*** Opening of INPUT DATA ***
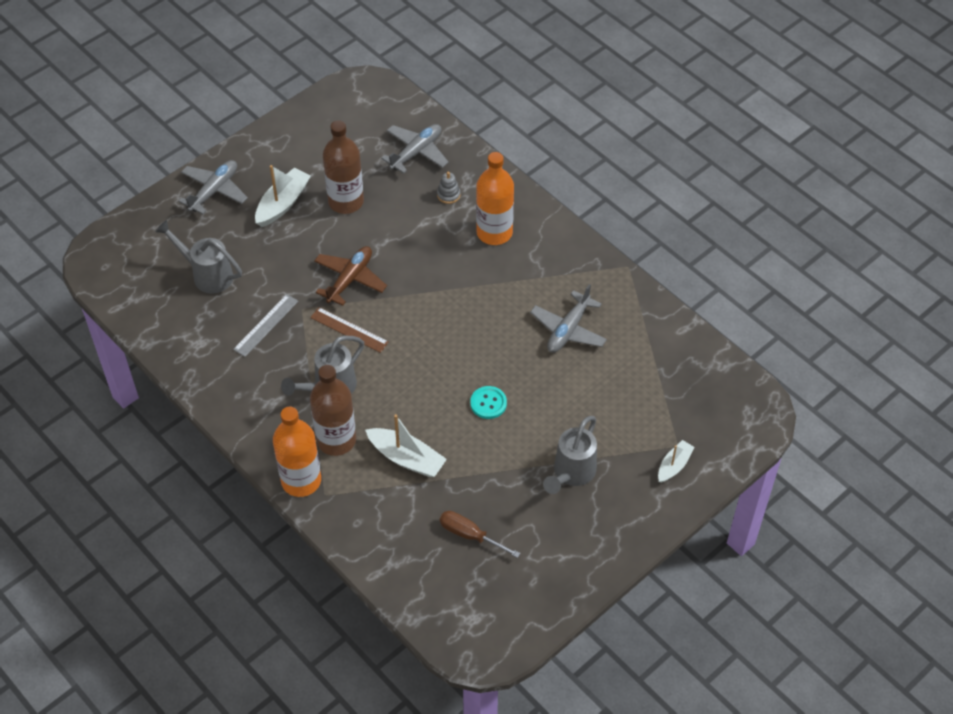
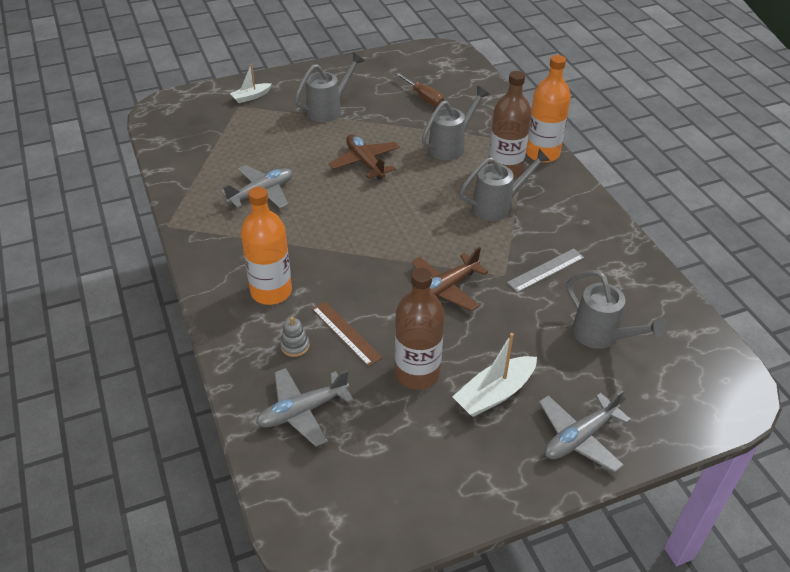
camera: 160 degrees left, 10 degrees down
(349, 330) = (463, 244): brown ruler -> brown ruler (346, 333)
(406, 458) = (450, 146): white boat -> grey watering can
(488, 403) = (365, 162): turquoise button -> brown plane

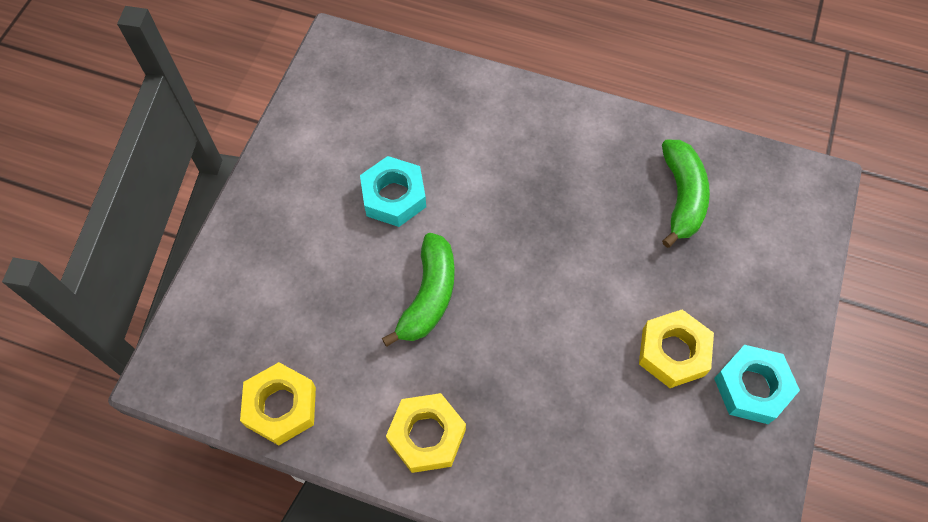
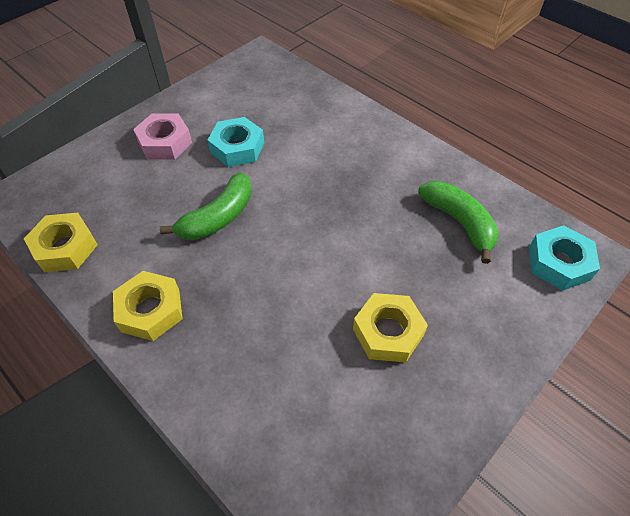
camera: 25 degrees right, 10 degrees down
(302, 223) = (165, 142): none -> pink nut
(681, 197) = (459, 222): green banana -> green banana turned 60 degrees counterclockwise
(752, 387) = (445, 390): turquoise nut -> turquoise nut (558, 263)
*** Close of INPUT DATA ***
Each line with the word "brown" in the records above belongs in the result; copy all of them.

=== OUTPUT ===
(349, 330) = (463, 244): brown ruler -> brown ruler (346, 333)
(488, 403) = (365, 162): turquoise button -> brown plane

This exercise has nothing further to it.